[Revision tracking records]
####################

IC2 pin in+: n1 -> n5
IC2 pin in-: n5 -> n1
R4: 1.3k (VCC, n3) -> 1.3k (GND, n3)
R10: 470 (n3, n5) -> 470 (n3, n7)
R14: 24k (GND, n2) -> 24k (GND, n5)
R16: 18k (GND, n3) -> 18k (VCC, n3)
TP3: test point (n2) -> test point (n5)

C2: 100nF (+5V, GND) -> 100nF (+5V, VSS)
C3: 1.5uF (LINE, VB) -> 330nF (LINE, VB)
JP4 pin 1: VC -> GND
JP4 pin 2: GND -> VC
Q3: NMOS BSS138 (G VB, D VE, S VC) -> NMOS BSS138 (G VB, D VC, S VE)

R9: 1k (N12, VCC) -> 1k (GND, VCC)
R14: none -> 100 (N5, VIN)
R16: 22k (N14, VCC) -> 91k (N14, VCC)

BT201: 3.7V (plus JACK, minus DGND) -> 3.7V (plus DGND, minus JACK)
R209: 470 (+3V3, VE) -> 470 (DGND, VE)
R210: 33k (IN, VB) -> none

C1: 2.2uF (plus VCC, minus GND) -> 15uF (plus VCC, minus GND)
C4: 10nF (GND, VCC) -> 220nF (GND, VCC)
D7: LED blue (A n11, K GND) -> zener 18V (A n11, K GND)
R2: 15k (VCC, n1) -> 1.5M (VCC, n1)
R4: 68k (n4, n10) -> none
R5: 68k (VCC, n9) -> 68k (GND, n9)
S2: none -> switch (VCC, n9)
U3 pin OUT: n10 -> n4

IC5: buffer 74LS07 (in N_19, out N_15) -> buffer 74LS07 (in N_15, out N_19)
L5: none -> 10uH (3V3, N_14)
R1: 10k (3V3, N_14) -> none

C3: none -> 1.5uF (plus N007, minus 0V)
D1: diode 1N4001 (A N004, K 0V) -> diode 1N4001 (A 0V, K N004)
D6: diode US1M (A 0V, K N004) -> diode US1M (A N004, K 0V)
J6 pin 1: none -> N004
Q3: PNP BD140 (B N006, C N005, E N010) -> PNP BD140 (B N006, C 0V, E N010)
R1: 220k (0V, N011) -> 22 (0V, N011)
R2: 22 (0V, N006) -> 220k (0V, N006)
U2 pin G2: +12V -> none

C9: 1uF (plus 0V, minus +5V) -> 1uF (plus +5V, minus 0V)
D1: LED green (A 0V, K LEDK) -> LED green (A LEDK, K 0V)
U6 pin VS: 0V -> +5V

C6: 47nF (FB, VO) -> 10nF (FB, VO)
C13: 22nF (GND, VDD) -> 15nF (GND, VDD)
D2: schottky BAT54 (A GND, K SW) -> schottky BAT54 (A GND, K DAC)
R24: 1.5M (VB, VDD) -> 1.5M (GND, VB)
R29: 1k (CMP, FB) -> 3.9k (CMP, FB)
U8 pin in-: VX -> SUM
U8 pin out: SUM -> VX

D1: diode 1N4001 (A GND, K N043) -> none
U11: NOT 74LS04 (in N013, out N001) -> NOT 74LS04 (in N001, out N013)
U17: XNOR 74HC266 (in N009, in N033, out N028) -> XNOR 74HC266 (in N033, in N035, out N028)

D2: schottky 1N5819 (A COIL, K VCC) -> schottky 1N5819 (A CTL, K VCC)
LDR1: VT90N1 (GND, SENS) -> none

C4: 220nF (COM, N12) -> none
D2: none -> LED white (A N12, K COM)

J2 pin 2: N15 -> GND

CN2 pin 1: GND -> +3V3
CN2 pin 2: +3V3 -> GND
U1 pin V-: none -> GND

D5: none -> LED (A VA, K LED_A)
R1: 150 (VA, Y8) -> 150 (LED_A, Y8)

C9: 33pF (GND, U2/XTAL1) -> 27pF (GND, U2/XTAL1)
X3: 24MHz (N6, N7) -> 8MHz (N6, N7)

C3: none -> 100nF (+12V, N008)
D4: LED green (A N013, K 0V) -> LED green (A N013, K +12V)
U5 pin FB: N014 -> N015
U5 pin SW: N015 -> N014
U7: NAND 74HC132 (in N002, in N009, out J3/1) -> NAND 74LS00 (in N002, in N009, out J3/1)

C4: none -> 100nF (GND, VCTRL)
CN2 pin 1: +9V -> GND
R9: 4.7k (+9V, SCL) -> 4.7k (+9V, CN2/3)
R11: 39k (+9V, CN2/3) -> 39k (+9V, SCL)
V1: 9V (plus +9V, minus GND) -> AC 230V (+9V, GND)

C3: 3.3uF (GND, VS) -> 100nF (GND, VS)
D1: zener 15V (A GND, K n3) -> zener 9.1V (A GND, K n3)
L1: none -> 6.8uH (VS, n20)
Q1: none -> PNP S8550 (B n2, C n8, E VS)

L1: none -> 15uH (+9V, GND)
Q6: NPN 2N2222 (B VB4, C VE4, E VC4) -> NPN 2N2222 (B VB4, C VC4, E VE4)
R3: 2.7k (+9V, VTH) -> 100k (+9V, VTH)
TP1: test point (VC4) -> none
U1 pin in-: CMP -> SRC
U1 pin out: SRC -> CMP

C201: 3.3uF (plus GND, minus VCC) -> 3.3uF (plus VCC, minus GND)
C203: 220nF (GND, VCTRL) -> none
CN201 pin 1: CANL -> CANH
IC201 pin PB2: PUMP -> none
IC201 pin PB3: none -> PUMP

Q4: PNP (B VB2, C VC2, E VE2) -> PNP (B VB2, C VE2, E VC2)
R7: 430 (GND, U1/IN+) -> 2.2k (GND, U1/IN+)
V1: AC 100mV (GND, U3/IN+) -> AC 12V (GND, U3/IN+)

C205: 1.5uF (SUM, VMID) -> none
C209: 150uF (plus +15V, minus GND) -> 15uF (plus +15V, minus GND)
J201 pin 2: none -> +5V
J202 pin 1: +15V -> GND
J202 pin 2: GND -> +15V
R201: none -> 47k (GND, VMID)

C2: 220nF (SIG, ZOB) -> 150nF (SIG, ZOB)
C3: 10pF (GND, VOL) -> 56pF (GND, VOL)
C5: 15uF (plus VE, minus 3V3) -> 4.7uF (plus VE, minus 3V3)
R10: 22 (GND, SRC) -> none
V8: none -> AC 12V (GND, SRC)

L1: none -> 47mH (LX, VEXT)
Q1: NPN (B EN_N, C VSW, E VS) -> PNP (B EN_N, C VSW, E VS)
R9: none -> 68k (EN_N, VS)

####################

To do >> Your reply should consist of the records, duplicated exactly.

Task answer >>
IC2 pin in+: n1 -> n5
IC2 pin in-: n5 -> n1
R4: 1.3k (VCC, n3) -> 1.3k (GND, n3)
R10: 470 (n3, n5) -> 470 (n3, n7)
R14: 24k (GND, n2) -> 24k (GND, n5)
R16: 18k (GND, n3) -> 18k (VCC, n3)
TP3: test point (n2) -> test point (n5)

C2: 100nF (+5V, GND) -> 100nF (+5V, VSS)
C3: 1.5uF (LINE, VB) -> 330nF (LINE, VB)
JP4 pin 1: VC -> GND
JP4 pin 2: GND -> VC
Q3: NMOS BSS138 (G VB, D VE, S VC) -> NMOS BSS138 (G VB, D VC, S VE)

R9: 1k (N12, VCC) -> 1k (GND, VCC)
R14: none -> 100 (N5, VIN)
R16: 22k (N14, VCC) -> 91k (N14, VCC)

BT201: 3.7V (plus JACK, minus DGND) -> 3.7V (plus DGND, minus JACK)
R209: 470 (+3V3, VE) -> 470 (DGND, VE)
R210: 33k (IN, VB) -> none

C1: 2.2uF (plus VCC, minus GND) -> 15uF (plus VCC, minus GND)
C4: 10nF (GND, VCC) -> 220nF (GND, VCC)
D7: LED blue (A n11, K GND) -> zener 18V (A n11, K GND)
R2: 15k (VCC, n1) -> 1.5M (VCC, n1)
R4: 68k (n4, n10) -> none
R5: 68k (VCC, n9) -> 68k (GND, n9)
S2: none -> switch (VCC, n9)
U3 pin OUT: n10 -> n4

IC5: buffer 74LS07 (in N_19, out N_15) -> buffer 74LS07 (in N_15, out N_19)
L5: none -> 10uH (3V3, N_14)
R1: 10k (3V3, N_14) -> none

C3: none -> 1.5uF (plus N007, minus 0V)
D1: diode 1N4001 (A N004, K 0V) -> diode 1N4001 (A 0V, K N004)
D6: diode US1M (A 0V, K N004) -> diode US1M (A N004, K 0V)
J6 pin 1: none -> N004
Q3: PNP BD140 (B N006, C N005, E N010) -> PNP BD140 (B N006, C 0V, E N010)
R1: 220k (0V, N011) -> 22 (0V, N011)
R2: 22 (0V, N006) -> 220k (0V, N006)
U2 pin G2: +12V -> none

C9: 1uF (plus 0V, minus +5V) -> 1uF (plus +5V, minus 0V)
D1: LED green (A 0V, K LEDK) -> LED green (A LEDK, K 0V)
U6 pin VS: 0V -> +5V

C6: 47nF (FB, VO) -> 10nF (FB, VO)
C13: 22nF (GND, VDD) -> 15nF (GND, VDD)
D2: schottky BAT54 (A GND, K SW) -> schottky BAT54 (A GND, K DAC)
R24: 1.5M (VB, VDD) -> 1.5M (GND, VB)
R29: 1k (CMP, FB) -> 3.9k (CMP, FB)
U8 pin in-: VX -> SUM
U8 pin out: SUM -> VX

D1: diode 1N4001 (A GND, K N043) -> none
U11: NOT 74LS04 (in N013, out N001) -> NOT 74LS04 (in N001, out N013)
U17: XNOR 74HC266 (in N009, in N033, out N028) -> XNOR 74HC266 (in N033, in N035, out N028)

D2: schottky 1N5819 (A COIL, K VCC) -> schottky 1N5819 (A CTL, K VCC)
LDR1: VT90N1 (GND, SENS) -> none

C4: 220nF (COM, N12) -> none
D2: none -> LED white (A N12, K COM)

J2 pin 2: N15 -> GND

CN2 pin 1: GND -> +3V3
CN2 pin 2: +3V3 -> GND
U1 pin V-: none -> GND

D5: none -> LED (A VA, K LED_A)
R1: 150 (VA, Y8) -> 150 (LED_A, Y8)

C9: 33pF (GND, U2/XTAL1) -> 27pF (GND, U2/XTAL1)
X3: 24MHz (N6, N7) -> 8MHz (N6, N7)

C3: none -> 100nF (+12V, N008)
D4: LED green (A N013, K 0V) -> LED green (A N013, K +12V)
U5 pin FB: N014 -> N015
U5 pin SW: N015 -> N014
U7: NAND 74HC132 (in N002, in N009, out J3/1) -> NAND 74LS00 (in N002, in N009, out J3/1)

C4: none -> 100nF (GND, VCTRL)
CN2 pin 1: +9V -> GND
R9: 4.7k (+9V, SCL) -> 4.7k (+9V, CN2/3)
R11: 39k (+9V, CN2/3) -> 39k (+9V, SCL)
V1: 9V (plus +9V, minus GND) -> AC 230V (+9V, GND)

C3: 3.3uF (GND, VS) -> 100nF (GND, VS)
D1: zener 15V (A GND, K n3) -> zener 9.1V (A GND, K n3)
L1: none -> 6.8uH (VS, n20)
Q1: none -> PNP S8550 (B n2, C n8, E VS)

L1: none -> 15uH (+9V, GND)
Q6: NPN 2N2222 (B VB4, C VE4, E VC4) -> NPN 2N2222 (B VB4, C VC4, E VE4)
R3: 2.7k (+9V, VTH) -> 100k (+9V, VTH)
TP1: test point (VC4) -> none
U1 pin in-: CMP -> SRC
U1 pin out: SRC -> CMP

C201: 3.3uF (plus GND, minus VCC) -> 3.3uF (plus VCC, minus GND)
C203: 220nF (GND, VCTRL) -> none
CN201 pin 1: CANL -> CANH
IC201 pin PB2: PUMP -> none
IC201 pin PB3: none -> PUMP

Q4: PNP (B VB2, C VC2, E VE2) -> PNP (B VB2, C VE2, E VC2)
R7: 430 (GND, U1/IN+) -> 2.2k (GND, U1/IN+)
V1: AC 100mV (GND, U3/IN+) -> AC 12V (GND, U3/IN+)

C205: 1.5uF (SUM, VMID) -> none
C209: 150uF (plus +15V, minus GND) -> 15uF (plus +15V, minus GND)
J201 pin 2: none -> +5V
J202 pin 1: +15V -> GND
J202 pin 2: GND -> +15V
R201: none -> 47k (GND, VMID)

C2: 220nF (SIG, ZOB) -> 150nF (SIG, ZOB)
C3: 10pF (GND, VOL) -> 56pF (GND, VOL)
C5: 15uF (plus VE, minus 3V3) -> 4.7uF (plus VE, minus 3V3)
R10: 22 (GND, SRC) -> none
V8: none -> AC 12V (GND, SRC)

L1: none -> 47mH (LX, VEXT)
Q1: NPN (B EN_N, C VSW, E VS) -> PNP (B EN_N, C VSW, E VS)
R9: none -> 68k (EN_N, VS)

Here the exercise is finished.